===== DATA FOR THIS EXERCISE
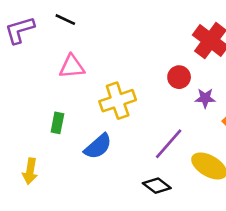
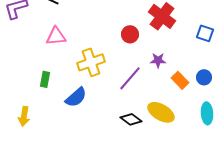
red circle: (179, 77) -> (130, 34), moved
purple line: (169, 144) -> (130, 78), moved
black diamond: (157, 186) -> (131, 119), moved

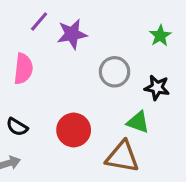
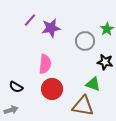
pink semicircle: (23, 69) -> (45, 64), moved
gray circle: (115, 72) -> (85, 41), moved

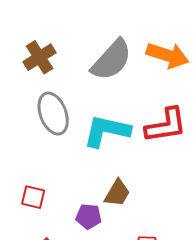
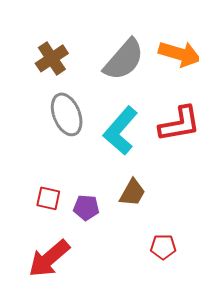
cyan L-shape: (107, 131) -> (121, 131), turned -60
purple pentagon: (89, 216) -> (86, 208), moved

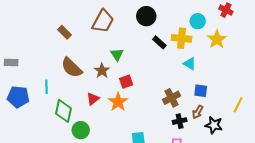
==========
WHAT THIS TASK INVOLVES -> Give the data again word for word, without images.

TASK RESPONSE ->
red circle: (179, 77) -> (130, 34), moved
purple line: (169, 144) -> (130, 78), moved
black diamond: (157, 186) -> (131, 119), moved

pink semicircle: (23, 69) -> (45, 64), moved
gray circle: (115, 72) -> (85, 41), moved

cyan L-shape: (107, 131) -> (121, 131), turned -60
purple pentagon: (89, 216) -> (86, 208), moved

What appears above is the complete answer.